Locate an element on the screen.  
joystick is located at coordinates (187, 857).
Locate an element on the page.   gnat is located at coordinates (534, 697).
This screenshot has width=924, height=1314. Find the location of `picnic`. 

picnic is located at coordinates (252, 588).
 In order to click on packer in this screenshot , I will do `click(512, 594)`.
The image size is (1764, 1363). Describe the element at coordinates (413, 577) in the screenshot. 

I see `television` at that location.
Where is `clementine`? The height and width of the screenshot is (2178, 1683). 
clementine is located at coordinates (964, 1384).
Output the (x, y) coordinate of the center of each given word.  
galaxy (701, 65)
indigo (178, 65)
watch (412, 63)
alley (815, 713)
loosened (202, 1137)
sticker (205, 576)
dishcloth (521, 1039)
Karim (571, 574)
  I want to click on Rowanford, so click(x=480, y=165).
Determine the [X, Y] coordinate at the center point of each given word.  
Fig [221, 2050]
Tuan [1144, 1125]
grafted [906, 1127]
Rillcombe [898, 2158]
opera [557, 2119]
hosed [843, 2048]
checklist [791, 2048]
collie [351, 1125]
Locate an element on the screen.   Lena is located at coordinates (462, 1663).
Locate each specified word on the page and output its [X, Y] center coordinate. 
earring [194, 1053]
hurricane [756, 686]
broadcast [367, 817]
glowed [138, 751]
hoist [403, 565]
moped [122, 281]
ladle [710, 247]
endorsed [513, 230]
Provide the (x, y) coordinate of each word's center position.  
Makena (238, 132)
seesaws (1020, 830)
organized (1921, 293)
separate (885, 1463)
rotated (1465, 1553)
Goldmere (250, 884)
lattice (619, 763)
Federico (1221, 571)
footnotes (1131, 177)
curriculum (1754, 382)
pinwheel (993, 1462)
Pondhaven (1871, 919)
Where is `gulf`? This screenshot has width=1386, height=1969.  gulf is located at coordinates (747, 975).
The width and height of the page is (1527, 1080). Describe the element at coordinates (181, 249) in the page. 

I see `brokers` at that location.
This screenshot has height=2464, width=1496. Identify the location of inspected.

▬▬▬▬▬▬▬▬▬▬

== Task statement ==
Swap every "screenshot" for "screen capture" across all the items above, and reproduce them with nothing else altered.

== Output of the task ==
Locate an element on the screen.  
joystick is located at coordinates (187, 857).
Locate an element on the page.   gnat is located at coordinates (534, 697).
This screen capture has width=924, height=1314. Find the location of `picnic`. 

picnic is located at coordinates (252, 588).
 In order to click on packer in this screen capture , I will do `click(512, 594)`.
The image size is (1764, 1363). Describe the element at coordinates (413, 577) in the screen capture. 

I see `television` at that location.
Where is `clementine`? The height and width of the screen capture is (2178, 1683). 
clementine is located at coordinates (964, 1384).
Output the (x, y) coordinate of the center of each given word.  
galaxy (701, 65)
indigo (178, 65)
watch (412, 63)
alley (815, 713)
loosened (202, 1137)
sticker (205, 576)
dishcloth (521, 1039)
Karim (571, 574)
  I want to click on Rowanford, so click(x=480, y=165).
Determine the [X, Y] coordinate at the center point of each given word.  
Fig [221, 2050]
Tuan [1144, 1125]
grafted [906, 1127]
Rillcombe [898, 2158]
opera [557, 2119]
hosed [843, 2048]
checklist [791, 2048]
collie [351, 1125]
Locate an element on the screen.   Lena is located at coordinates (462, 1663).
Locate each specified word on the page and output its [X, Y] center coordinate. 
earring [194, 1053]
hurricane [756, 686]
broadcast [367, 817]
glowed [138, 751]
hoist [403, 565]
moped [122, 281]
ladle [710, 247]
endorsed [513, 230]
Provide the (x, y) coordinate of each word's center position.  
Makena (238, 132)
seesaws (1020, 830)
organized (1921, 293)
separate (885, 1463)
rotated (1465, 1553)
Goldmere (250, 884)
lattice (619, 763)
Federico (1221, 571)
footnotes (1131, 177)
curriculum (1754, 382)
pinwheel (993, 1462)
Pondhaven (1871, 919)
Where is `gulf`? This screen capture has width=1386, height=1969.  gulf is located at coordinates (747, 975).
The width and height of the page is (1527, 1080). Describe the element at coordinates (181, 249) in the page. 

I see `brokers` at that location.
This screen capture has height=2464, width=1496. Identify the location of inspected.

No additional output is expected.